[Extracted records]
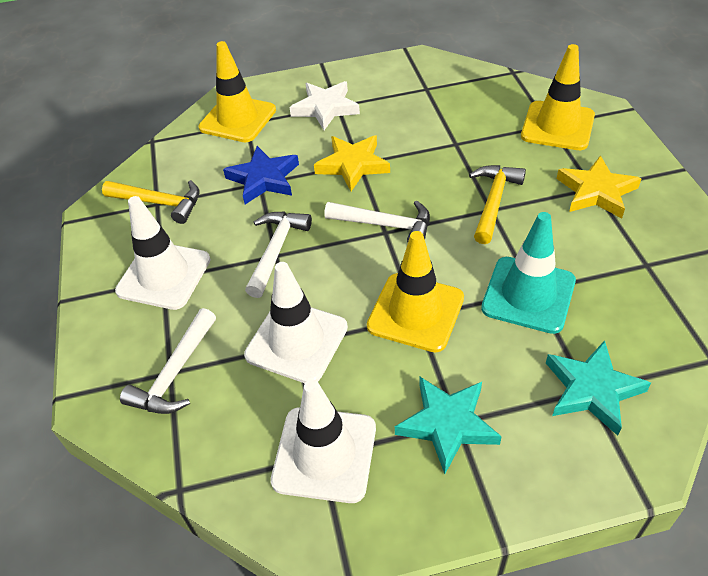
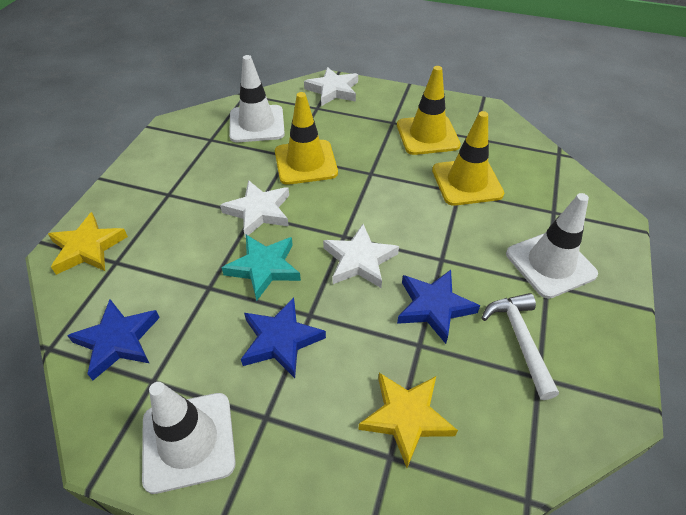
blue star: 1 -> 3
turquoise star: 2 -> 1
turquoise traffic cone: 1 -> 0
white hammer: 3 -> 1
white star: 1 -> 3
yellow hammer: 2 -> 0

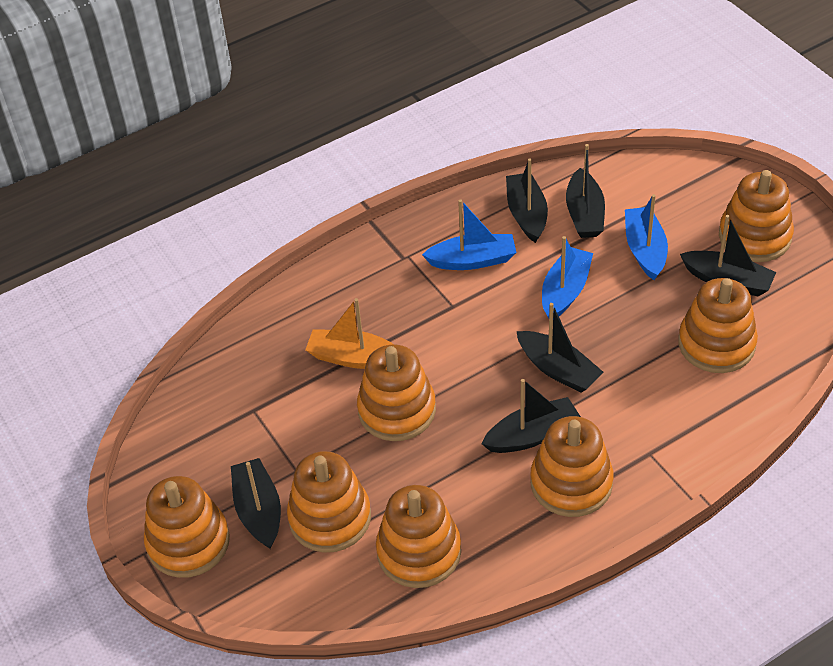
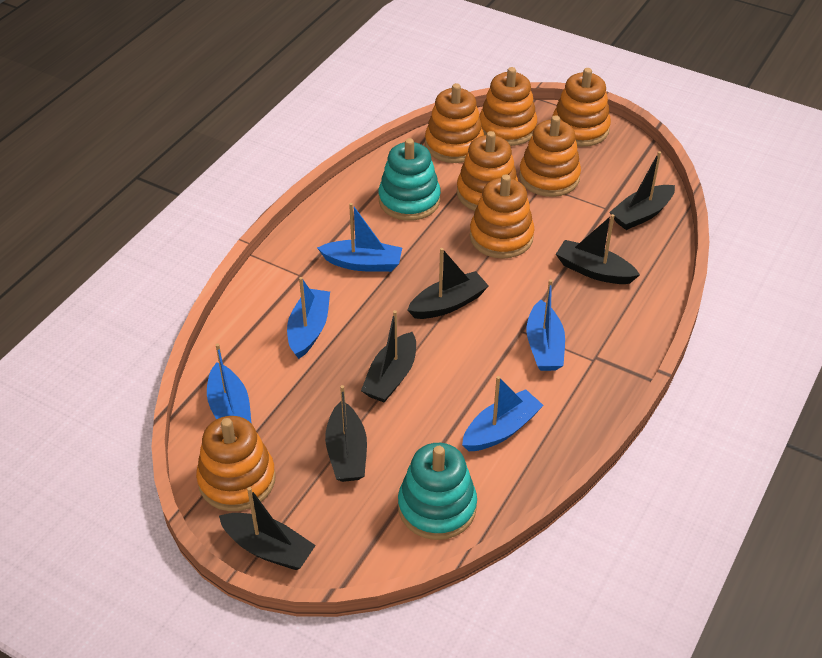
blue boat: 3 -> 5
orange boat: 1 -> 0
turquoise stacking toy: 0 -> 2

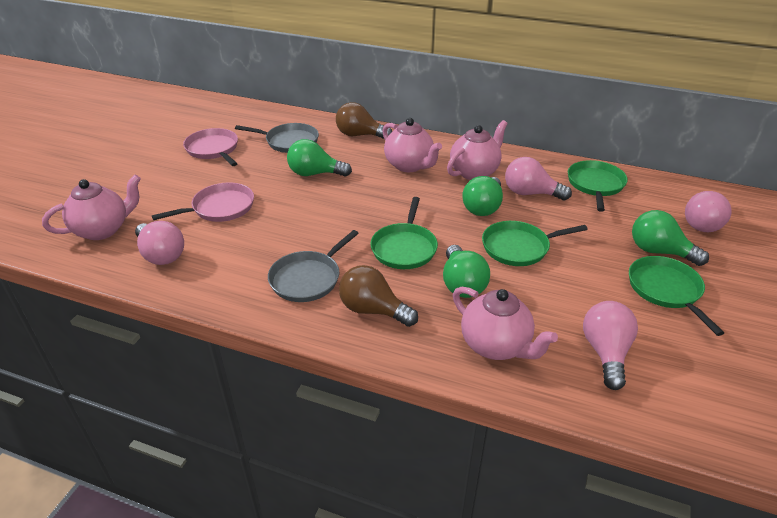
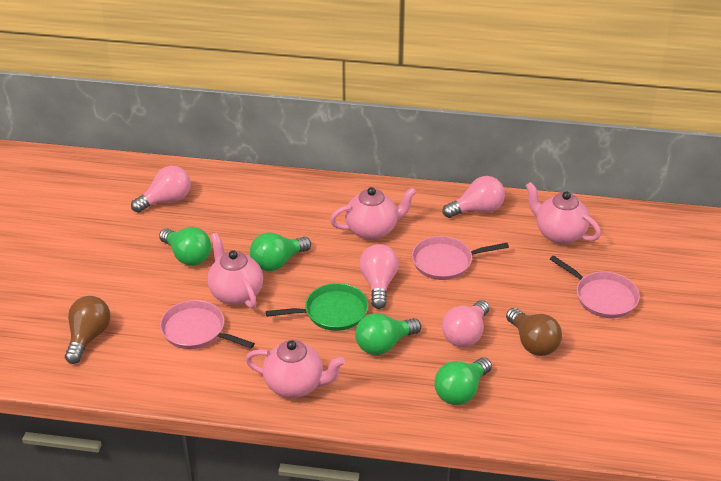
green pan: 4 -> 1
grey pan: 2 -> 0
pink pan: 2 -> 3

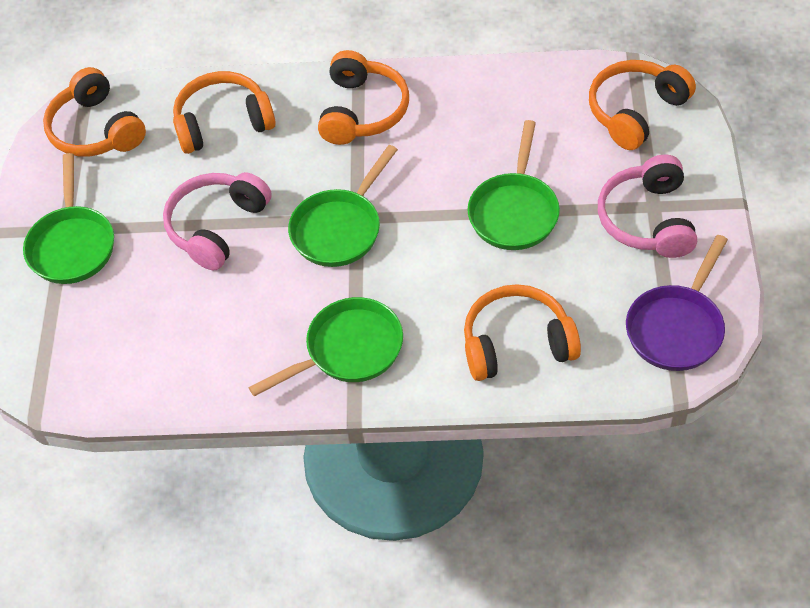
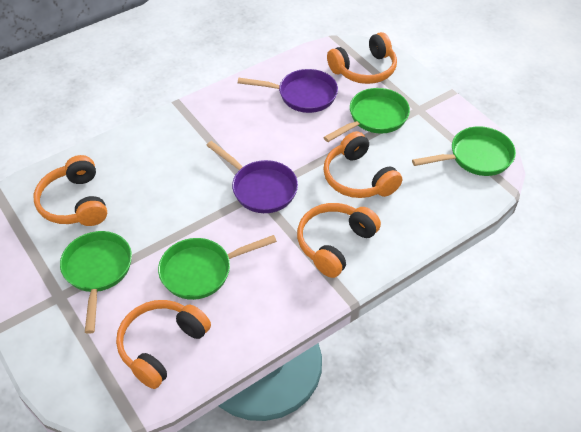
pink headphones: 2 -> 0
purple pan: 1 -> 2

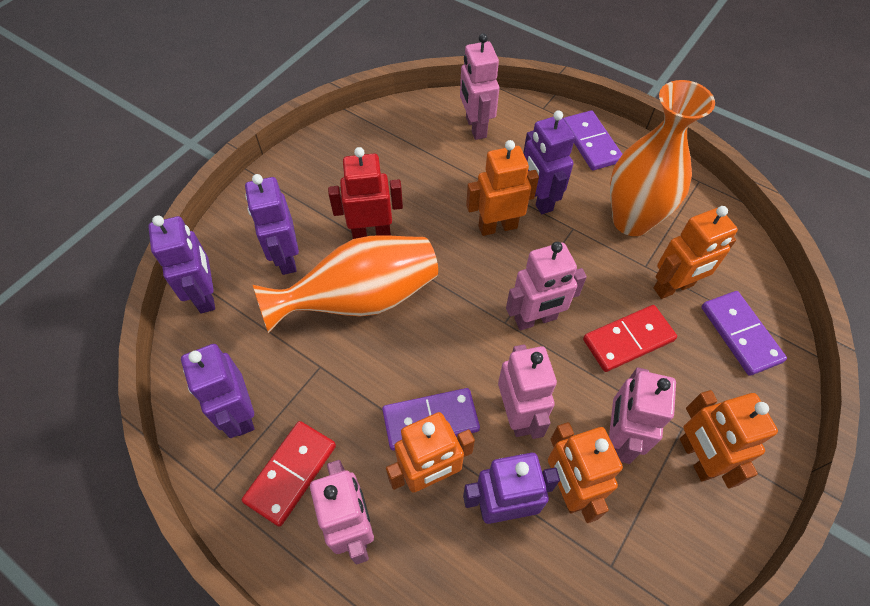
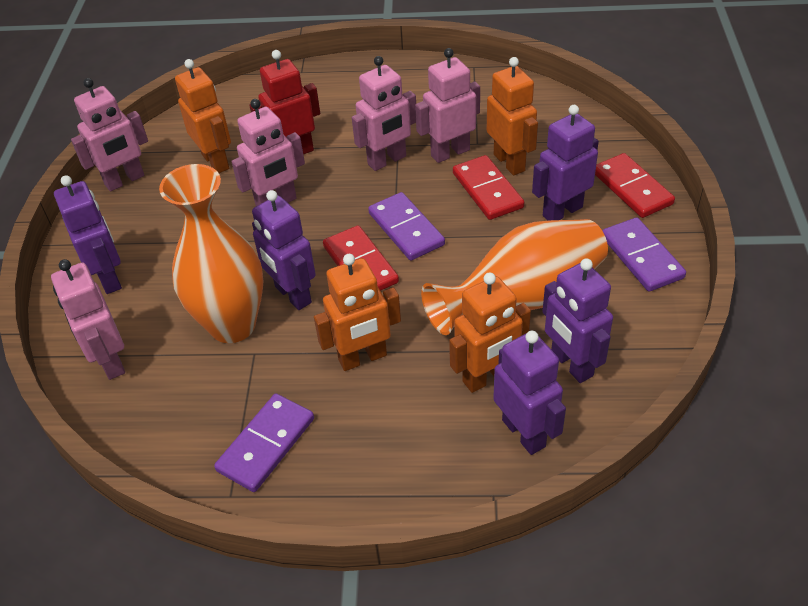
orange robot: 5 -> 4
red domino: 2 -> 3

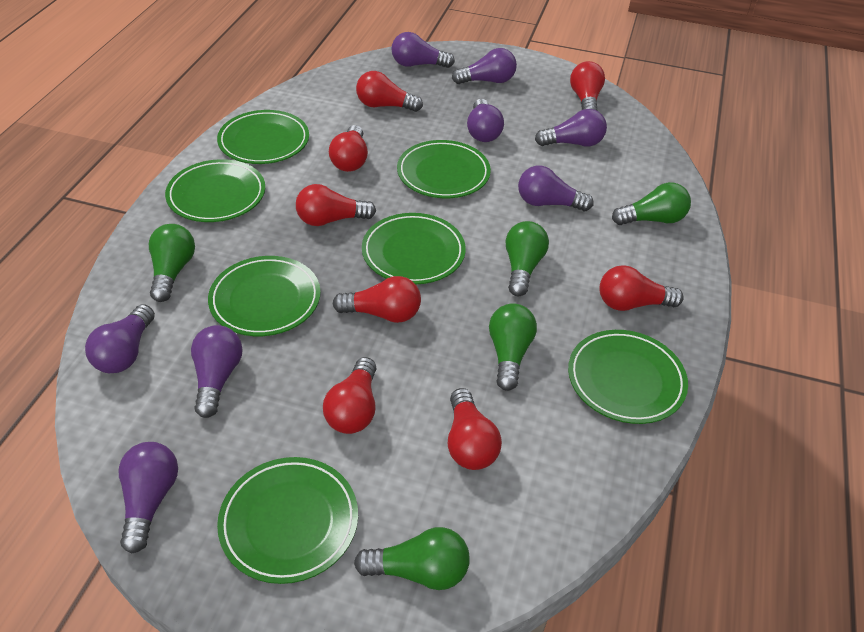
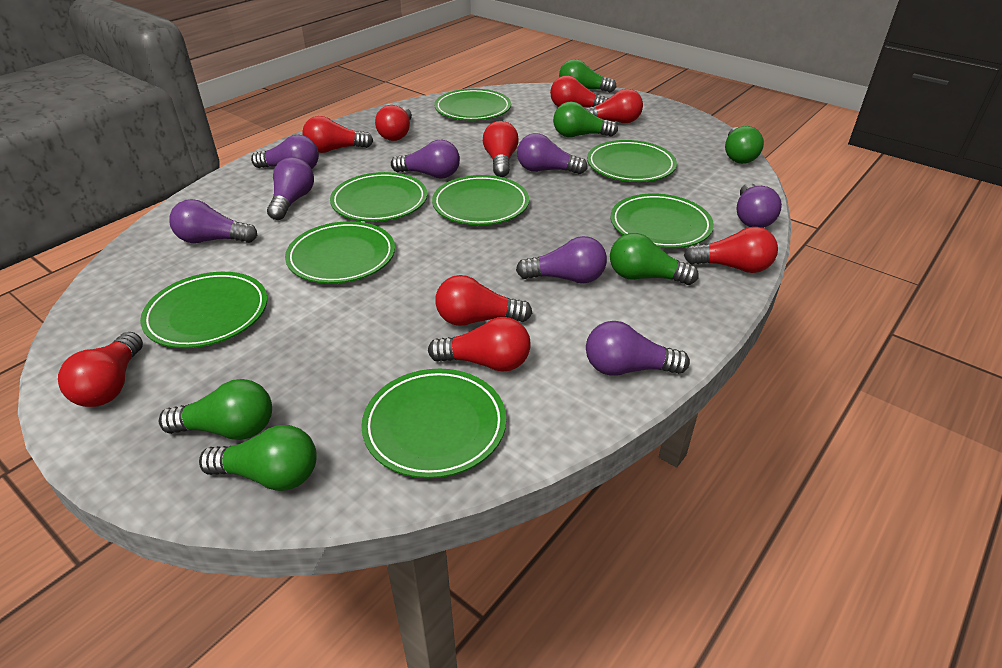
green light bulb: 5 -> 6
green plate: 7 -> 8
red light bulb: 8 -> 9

> _Task_: The reply should hold exactly the lines above, starting at the line with "white star: 1 -> 3" and ending at the line with "red domino: 2 -> 3", and no pictures.

> _Response for this exercise_:
white star: 1 -> 3
yellow hammer: 2 -> 0

blue boat: 3 -> 5
orange boat: 1 -> 0
turquoise stacking toy: 0 -> 2

green pan: 4 -> 1
grey pan: 2 -> 0
pink pan: 2 -> 3

pink headphones: 2 -> 0
purple pan: 1 -> 2

orange robot: 5 -> 4
red domino: 2 -> 3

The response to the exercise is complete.